[Records from a collection]
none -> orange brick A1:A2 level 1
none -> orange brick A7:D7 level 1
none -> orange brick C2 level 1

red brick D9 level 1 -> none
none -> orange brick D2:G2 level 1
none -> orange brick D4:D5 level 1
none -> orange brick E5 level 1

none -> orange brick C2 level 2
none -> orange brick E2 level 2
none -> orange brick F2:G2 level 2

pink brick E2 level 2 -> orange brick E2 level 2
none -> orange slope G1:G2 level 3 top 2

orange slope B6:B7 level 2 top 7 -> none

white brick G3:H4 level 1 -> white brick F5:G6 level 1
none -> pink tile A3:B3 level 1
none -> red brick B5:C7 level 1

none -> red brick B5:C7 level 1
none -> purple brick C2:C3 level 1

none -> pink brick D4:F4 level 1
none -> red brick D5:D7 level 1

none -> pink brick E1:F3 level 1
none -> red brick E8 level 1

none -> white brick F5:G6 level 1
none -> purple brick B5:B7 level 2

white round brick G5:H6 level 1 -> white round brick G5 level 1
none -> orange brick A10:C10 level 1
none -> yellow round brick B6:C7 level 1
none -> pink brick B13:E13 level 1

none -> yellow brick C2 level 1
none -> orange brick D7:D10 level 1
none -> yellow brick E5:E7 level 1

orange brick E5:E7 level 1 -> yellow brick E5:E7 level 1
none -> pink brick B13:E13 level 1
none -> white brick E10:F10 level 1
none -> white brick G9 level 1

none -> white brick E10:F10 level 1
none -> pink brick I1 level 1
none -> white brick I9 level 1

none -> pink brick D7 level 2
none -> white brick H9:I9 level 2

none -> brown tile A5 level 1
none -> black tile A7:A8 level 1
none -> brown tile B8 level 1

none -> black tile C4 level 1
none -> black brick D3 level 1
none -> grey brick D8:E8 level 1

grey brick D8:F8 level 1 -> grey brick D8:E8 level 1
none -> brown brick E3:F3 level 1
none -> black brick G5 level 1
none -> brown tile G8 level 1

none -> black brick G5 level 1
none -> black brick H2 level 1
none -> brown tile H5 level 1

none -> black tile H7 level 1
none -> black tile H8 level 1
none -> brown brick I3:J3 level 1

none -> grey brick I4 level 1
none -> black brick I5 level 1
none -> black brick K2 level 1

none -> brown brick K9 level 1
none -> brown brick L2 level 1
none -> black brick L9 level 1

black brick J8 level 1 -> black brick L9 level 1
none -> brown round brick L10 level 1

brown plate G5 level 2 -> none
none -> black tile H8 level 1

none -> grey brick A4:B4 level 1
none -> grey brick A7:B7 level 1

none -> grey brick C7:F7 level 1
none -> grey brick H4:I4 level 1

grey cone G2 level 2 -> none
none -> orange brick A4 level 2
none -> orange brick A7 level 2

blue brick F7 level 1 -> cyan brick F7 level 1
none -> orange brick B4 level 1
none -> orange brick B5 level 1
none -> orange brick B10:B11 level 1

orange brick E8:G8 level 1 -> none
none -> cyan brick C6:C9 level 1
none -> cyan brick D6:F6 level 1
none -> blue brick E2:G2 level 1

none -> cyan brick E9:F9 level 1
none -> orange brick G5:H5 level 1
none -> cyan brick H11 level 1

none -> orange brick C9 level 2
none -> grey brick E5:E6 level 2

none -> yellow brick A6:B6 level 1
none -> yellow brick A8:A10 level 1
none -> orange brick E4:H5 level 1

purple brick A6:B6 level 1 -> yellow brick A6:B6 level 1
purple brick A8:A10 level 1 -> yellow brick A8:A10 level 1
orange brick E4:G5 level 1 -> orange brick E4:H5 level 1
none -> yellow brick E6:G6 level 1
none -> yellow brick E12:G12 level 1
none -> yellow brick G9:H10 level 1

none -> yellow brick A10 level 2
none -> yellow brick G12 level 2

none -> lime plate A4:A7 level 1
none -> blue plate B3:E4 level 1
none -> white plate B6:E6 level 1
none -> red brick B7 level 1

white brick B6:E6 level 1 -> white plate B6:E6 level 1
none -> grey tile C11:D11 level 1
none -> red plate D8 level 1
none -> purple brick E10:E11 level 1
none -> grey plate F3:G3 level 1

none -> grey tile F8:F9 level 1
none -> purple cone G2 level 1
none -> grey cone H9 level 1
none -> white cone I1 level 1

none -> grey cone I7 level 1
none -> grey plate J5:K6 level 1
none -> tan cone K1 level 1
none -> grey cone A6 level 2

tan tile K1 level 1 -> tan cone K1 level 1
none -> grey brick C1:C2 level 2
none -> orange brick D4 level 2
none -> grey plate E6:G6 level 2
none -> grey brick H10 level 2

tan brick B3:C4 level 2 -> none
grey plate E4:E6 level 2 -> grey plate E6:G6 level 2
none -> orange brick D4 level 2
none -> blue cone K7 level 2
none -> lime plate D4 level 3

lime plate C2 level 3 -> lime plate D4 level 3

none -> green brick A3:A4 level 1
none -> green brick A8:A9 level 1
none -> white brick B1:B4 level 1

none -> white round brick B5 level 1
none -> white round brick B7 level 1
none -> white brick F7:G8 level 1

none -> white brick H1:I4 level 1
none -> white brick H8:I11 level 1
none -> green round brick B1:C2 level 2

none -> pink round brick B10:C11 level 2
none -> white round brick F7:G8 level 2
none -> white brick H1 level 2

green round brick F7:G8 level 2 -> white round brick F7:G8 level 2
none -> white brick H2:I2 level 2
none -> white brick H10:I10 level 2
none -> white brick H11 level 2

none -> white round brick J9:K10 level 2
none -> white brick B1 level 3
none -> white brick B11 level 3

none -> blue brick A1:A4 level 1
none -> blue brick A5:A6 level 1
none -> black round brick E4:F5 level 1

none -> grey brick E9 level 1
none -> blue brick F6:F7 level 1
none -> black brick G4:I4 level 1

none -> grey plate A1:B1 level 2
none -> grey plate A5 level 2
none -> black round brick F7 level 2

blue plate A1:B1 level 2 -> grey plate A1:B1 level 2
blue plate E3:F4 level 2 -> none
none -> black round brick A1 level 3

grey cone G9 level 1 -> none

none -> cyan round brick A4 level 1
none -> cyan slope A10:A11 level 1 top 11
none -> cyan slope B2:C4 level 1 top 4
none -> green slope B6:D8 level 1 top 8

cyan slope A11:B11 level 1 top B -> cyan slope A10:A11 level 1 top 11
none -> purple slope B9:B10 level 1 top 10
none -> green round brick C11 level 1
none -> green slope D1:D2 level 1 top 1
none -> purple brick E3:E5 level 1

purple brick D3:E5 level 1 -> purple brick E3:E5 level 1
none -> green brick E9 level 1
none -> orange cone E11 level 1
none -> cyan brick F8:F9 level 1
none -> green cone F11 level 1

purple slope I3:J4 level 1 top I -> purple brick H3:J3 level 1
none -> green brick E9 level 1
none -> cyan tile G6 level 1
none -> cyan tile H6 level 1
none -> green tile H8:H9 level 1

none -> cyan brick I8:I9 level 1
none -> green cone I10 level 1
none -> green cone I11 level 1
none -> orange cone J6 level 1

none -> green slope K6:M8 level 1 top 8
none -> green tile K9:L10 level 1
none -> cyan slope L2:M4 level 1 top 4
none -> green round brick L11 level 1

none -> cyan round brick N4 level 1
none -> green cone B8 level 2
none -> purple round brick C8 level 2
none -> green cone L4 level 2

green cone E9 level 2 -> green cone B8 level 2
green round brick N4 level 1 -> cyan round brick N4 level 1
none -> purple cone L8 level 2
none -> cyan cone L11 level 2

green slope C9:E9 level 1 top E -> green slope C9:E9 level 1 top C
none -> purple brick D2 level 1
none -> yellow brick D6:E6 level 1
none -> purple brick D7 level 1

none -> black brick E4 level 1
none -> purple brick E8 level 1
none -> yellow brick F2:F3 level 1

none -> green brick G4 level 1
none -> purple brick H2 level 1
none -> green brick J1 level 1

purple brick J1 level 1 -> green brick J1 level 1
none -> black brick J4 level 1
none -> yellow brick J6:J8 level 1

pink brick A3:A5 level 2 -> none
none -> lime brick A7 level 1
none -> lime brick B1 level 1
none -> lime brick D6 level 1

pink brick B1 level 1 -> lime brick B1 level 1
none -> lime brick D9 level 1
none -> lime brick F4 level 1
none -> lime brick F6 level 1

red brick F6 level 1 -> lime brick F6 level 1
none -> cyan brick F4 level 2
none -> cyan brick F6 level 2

What to produce
What you give back must be the stretch above, starting at the line with "none -> red brick D5:D7 level 1" and ending at the line with "none -> yellow brick E5:E7 level 1", copied exactly.

Task answer
none -> red brick D5:D7 level 1

none -> pink brick E1:F3 level 1
none -> red brick E8 level 1

none -> white brick F5:G6 level 1
none -> purple brick B5:B7 level 2

white round brick G5:H6 level 1 -> white round brick G5 level 1
none -> orange brick A10:C10 level 1
none -> yellow round brick B6:C7 level 1
none -> pink brick B13:E13 level 1

none -> yellow brick C2 level 1
none -> orange brick D7:D10 level 1
none -> yellow brick E5:E7 level 1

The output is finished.